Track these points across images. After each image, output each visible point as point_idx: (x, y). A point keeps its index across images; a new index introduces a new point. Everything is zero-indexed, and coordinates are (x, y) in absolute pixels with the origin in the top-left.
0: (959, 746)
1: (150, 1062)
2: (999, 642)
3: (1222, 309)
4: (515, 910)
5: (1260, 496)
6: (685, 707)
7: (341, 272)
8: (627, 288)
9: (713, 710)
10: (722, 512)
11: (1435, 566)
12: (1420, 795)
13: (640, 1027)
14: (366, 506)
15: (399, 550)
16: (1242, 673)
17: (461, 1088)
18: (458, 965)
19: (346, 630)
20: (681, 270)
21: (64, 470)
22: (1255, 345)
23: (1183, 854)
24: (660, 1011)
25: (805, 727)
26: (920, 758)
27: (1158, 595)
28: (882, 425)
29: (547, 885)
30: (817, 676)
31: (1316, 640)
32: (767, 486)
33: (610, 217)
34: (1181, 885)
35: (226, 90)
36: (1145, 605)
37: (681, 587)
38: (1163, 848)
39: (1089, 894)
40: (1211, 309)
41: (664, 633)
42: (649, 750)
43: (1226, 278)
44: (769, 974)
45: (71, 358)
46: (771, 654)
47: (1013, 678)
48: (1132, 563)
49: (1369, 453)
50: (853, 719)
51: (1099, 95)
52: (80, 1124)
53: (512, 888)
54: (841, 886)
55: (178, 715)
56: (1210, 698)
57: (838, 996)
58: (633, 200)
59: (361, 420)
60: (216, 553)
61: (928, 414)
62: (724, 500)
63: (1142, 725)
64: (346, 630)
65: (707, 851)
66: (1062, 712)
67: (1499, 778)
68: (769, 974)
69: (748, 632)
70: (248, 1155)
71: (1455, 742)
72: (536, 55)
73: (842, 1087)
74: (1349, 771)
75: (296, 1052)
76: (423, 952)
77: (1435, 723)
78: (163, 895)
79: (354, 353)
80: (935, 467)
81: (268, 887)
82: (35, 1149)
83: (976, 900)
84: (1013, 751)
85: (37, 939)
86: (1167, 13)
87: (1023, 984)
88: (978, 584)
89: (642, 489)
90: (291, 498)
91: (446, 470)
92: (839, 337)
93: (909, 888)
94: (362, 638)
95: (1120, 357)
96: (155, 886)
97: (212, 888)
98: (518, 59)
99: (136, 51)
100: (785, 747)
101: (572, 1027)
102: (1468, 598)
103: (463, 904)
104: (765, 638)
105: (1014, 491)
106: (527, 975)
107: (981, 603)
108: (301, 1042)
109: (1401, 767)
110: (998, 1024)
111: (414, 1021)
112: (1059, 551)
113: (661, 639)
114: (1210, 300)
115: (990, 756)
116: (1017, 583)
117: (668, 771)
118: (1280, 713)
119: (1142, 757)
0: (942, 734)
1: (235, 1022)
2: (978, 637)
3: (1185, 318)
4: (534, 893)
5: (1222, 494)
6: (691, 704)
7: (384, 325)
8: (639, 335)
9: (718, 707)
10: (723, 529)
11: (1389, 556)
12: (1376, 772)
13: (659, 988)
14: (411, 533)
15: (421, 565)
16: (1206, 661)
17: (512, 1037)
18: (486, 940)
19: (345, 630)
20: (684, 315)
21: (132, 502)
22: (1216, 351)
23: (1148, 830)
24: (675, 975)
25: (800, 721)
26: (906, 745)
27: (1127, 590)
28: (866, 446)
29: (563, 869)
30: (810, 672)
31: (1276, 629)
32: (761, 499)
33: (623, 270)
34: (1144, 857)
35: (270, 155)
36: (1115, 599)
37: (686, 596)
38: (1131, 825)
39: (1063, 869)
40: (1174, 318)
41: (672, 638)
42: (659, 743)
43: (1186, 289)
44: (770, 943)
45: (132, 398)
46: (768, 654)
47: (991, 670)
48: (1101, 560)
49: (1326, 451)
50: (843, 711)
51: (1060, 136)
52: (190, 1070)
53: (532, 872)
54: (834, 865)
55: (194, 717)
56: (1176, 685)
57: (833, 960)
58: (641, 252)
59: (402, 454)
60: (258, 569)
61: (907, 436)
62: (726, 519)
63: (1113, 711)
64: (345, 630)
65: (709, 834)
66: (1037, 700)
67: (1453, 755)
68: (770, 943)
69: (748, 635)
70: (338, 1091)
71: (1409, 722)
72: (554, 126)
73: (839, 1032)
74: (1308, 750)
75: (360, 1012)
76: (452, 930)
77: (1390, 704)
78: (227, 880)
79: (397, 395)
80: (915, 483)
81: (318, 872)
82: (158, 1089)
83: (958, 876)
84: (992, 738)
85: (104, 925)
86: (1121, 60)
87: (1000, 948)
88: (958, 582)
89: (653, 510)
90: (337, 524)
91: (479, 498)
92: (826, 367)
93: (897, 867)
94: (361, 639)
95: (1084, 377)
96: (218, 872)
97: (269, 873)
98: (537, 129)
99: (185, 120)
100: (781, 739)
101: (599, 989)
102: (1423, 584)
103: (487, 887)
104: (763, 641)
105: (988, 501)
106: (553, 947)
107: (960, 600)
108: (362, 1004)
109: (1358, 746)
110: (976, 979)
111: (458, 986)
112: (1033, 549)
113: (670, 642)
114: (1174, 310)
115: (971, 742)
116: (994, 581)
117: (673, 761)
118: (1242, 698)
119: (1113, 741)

========

* _YOUR OBJECTIVE_:
Reproduce all of the lines above verbatim.

* _WORKED SOLUTION_:
Track these points across images. After each image, output each visible point as point_idx: (x, y). A point keeps its index across images; a new index introduces a new point. Everything is zero-indexed, and coordinates are (x, y) in absolute pixels with the origin in the top-left.
0: (959, 746)
1: (150, 1062)
2: (999, 642)
3: (1222, 309)
4: (515, 910)
5: (1260, 496)
6: (685, 707)
7: (341, 272)
8: (627, 288)
9: (713, 710)
10: (722, 512)
11: (1435, 566)
12: (1420, 795)
13: (640, 1027)
14: (366, 506)
15: (399, 550)
16: (1242, 673)
17: (461, 1088)
18: (458, 965)
19: (346, 630)
20: (681, 270)
21: (64, 470)
22: (1255, 345)
23: (1183, 854)
24: (660, 1011)
25: (805, 727)
26: (920, 758)
27: (1158, 595)
28: (882, 425)
29: (547, 885)
30: (817, 676)
31: (1316, 640)
32: (767, 486)
33: (610, 217)
34: (1181, 885)
35: (226, 90)
36: (1145, 605)
37: (681, 587)
38: (1163, 848)
39: (1089, 894)
40: (1211, 309)
41: (664, 633)
42: (649, 750)
43: (1226, 278)
44: (769, 974)
45: (71, 358)
46: (771, 654)
47: (1013, 678)
48: (1132, 563)
49: (1369, 453)
50: (853, 719)
51: (1099, 95)
52: (80, 1124)
53: (512, 888)
54: (841, 886)
55: (178, 715)
56: (1210, 698)
57: (838, 996)
58: (633, 200)
59: (361, 420)
60: (216, 553)
61: (928, 414)
62: (724, 500)
63: (1142, 725)
64: (346, 630)
65: (707, 851)
66: (1062, 712)
67: (1499, 778)
68: (769, 974)
69: (748, 632)
70: (248, 1155)
71: (1455, 742)
72: (536, 55)
73: (842, 1087)
74: (1349, 771)
75: (296, 1052)
76: (423, 952)
77: (1435, 723)
78: (163, 895)
79: (354, 353)
80: (935, 467)
81: (268, 887)
82: (35, 1149)
83: (976, 900)
84: (1013, 751)
85: (37, 939)
86: (1167, 13)
87: (1023, 984)
88: (978, 584)
89: (642, 489)
90: (291, 498)
91: (446, 470)
92: (839, 337)
93: (909, 888)
94: (362, 638)
95: (1120, 357)
96: (155, 886)
97: (212, 888)
98: (518, 59)
99: (136, 51)
100: (785, 747)
101: (572, 1027)
102: (1468, 598)
103: (463, 904)
104: (765, 638)
105: (1014, 491)
106: (527, 975)
107: (981, 603)
108: (301, 1042)
109: (1401, 767)
110: (998, 1024)
111: (414, 1021)
112: (1059, 551)
113: (661, 639)
114: (1210, 300)
115: (990, 756)
116: (1017, 583)
117: (668, 771)
118: (1280, 713)
119: (1142, 757)
0: (942, 734)
1: (235, 1022)
2: (978, 637)
3: (1185, 318)
4: (534, 893)
5: (1222, 494)
6: (691, 704)
7: (384, 325)
8: (639, 335)
9: (718, 707)
10: (723, 529)
11: (1389, 556)
12: (1376, 772)
13: (659, 988)
14: (411, 533)
15: (421, 565)
16: (1206, 661)
17: (512, 1037)
18: (486, 940)
19: (345, 630)
20: (684, 315)
21: (132, 502)
22: (1216, 351)
23: (1148, 830)
24: (675, 975)
25: (800, 721)
26: (906, 745)
27: (1127, 590)
28: (866, 446)
29: (563, 869)
30: (810, 672)
31: (1276, 629)
32: (761, 499)
33: (623, 270)
34: (1144, 857)
35: (270, 155)
36: (1115, 599)
37: (686, 596)
38: (1131, 825)
39: (1063, 869)
40: (1174, 318)
41: (672, 638)
42: (659, 743)
43: (1186, 289)
44: (770, 943)
45: (132, 398)
46: (768, 654)
47: (991, 670)
48: (1101, 560)
49: (1326, 451)
50: (843, 711)
51: (1060, 136)
52: (190, 1070)
53: (532, 872)
54: (834, 865)
55: (194, 717)
56: (1176, 685)
57: (833, 960)
58: (641, 252)
59: (402, 454)
60: (258, 569)
61: (907, 436)
62: (726, 519)
63: (1113, 711)
64: (345, 630)
65: (709, 834)
66: (1037, 700)
67: (1453, 755)
68: (770, 943)
69: (748, 635)
70: (338, 1091)
71: (1409, 722)
72: (554, 126)
73: (839, 1032)
74: (1308, 750)
75: (360, 1012)
76: (452, 930)
77: (1390, 704)
78: (227, 880)
79: (397, 395)
80: (915, 483)
81: (318, 872)
82: (158, 1089)
83: (958, 876)
84: (992, 738)
85: (104, 925)
86: (1121, 60)
87: (1000, 948)
88: (958, 582)
89: (653, 510)
90: (337, 524)
91: (479, 498)
92: (826, 367)
93: (897, 867)
94: (361, 639)
95: (1084, 377)
96: (218, 872)
97: (269, 873)
98: (537, 129)
99: (185, 120)
100: (781, 739)
101: (599, 989)
102: (1423, 584)
103: (487, 887)
104: (763, 641)
105: (988, 501)
106: (553, 947)
107: (960, 600)
108: (362, 1004)
109: (1358, 746)
110: (976, 979)
111: (458, 986)
112: (1033, 549)
113: (670, 642)
114: (1174, 310)
115: (971, 742)
116: (994, 581)
117: (673, 761)
118: (1242, 698)
119: (1113, 741)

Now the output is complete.